EXERCISE DIRECTIONS: In the records below, begin at the line that has "purple 1x1 brick [204,205,252,272]" and stop after the line that has "white 1x1 tile"; quote those lines verbatim and nothing more.

RECORDS FOR THE EXERCISE Block Start

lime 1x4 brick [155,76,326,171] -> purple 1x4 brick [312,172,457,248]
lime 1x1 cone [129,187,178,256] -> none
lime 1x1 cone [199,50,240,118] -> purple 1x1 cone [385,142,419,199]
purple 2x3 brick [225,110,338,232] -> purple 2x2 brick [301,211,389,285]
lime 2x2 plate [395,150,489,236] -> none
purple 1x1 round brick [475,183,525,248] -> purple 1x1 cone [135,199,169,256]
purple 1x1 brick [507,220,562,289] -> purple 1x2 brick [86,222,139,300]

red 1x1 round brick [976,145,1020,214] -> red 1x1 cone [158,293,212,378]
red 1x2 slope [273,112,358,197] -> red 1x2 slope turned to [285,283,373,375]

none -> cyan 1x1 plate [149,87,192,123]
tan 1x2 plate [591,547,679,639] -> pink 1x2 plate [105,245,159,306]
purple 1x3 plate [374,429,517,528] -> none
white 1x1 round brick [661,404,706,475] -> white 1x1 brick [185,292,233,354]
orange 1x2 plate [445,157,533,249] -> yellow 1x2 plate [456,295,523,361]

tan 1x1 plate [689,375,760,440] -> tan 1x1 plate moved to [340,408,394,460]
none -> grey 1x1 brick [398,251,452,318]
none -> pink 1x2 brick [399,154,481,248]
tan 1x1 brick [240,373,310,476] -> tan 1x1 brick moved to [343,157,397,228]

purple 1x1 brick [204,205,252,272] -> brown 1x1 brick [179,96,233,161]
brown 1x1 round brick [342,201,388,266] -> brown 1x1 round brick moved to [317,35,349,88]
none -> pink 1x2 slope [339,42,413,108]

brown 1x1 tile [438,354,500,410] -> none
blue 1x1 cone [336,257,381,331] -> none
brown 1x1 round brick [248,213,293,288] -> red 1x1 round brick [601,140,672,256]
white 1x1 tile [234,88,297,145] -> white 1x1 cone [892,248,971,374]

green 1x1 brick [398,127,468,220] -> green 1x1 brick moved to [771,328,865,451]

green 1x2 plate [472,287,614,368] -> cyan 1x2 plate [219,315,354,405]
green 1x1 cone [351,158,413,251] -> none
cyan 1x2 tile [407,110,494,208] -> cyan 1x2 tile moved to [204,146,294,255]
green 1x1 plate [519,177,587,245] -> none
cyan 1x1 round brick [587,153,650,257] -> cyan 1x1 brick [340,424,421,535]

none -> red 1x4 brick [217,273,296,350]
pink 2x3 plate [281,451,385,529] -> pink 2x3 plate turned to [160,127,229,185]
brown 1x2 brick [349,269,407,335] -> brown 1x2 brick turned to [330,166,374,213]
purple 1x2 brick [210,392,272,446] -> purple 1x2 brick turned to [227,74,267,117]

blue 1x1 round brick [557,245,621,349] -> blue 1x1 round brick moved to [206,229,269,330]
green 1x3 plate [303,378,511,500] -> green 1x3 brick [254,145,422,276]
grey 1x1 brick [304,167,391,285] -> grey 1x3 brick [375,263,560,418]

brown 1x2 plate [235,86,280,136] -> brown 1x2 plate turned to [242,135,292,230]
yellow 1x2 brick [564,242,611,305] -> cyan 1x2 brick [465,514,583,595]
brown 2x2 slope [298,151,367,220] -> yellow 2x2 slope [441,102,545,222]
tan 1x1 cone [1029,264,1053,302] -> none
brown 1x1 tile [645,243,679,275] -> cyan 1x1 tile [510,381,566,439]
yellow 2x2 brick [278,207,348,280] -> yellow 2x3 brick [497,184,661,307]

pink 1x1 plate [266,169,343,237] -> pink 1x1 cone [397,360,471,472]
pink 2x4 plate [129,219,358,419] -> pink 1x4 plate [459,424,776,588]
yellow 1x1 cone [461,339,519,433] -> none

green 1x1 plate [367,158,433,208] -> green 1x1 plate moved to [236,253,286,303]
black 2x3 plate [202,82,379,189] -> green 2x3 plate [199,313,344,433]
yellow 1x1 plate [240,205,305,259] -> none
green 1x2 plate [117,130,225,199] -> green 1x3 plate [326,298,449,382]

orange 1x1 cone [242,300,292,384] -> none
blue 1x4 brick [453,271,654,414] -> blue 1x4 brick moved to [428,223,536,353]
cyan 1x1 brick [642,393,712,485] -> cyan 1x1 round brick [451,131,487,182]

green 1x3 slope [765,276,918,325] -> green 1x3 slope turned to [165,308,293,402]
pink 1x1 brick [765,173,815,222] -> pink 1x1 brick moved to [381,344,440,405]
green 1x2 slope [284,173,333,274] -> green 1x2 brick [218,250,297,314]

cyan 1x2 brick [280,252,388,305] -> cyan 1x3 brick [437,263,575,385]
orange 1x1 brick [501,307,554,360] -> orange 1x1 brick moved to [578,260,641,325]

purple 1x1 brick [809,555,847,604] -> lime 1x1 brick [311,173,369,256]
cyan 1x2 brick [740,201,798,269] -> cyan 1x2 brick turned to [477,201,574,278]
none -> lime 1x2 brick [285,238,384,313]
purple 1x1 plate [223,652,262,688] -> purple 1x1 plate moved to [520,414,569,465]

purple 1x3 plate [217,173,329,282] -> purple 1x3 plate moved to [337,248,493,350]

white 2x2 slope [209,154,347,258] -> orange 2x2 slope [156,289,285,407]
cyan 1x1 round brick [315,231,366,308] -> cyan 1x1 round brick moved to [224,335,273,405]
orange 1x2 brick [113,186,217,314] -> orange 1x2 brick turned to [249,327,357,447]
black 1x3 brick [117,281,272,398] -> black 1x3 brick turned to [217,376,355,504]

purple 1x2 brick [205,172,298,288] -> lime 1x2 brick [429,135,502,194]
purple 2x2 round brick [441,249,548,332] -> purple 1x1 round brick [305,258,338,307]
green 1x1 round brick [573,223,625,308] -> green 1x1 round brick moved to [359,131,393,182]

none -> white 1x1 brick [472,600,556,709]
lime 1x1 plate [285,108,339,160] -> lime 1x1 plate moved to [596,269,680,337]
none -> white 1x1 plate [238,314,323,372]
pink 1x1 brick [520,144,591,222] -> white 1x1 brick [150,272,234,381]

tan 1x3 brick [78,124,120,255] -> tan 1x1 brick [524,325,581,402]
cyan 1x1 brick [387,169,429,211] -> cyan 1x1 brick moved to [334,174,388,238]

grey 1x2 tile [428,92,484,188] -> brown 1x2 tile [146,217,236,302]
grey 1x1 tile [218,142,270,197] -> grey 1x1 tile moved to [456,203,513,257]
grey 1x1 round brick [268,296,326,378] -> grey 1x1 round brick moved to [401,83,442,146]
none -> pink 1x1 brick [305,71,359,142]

RECORDS FOR THE EXERCISE Block End

EXERCISE ANSWER:
purple 1x1 brick [204,205,252,272] -> brown 1x1 brick [179,96,233,161]
brown 1x1 round brick [342,201,388,266] -> brown 1x1 round brick moved to [317,35,349,88]
none -> pink 1x2 slope [339,42,413,108]

brown 1x1 tile [438,354,500,410] -> none
blue 1x1 cone [336,257,381,331] -> none
brown 1x1 round brick [248,213,293,288] -> red 1x1 round brick [601,140,672,256]
white 1x1 tile [234,88,297,145] -> white 1x1 cone [892,248,971,374]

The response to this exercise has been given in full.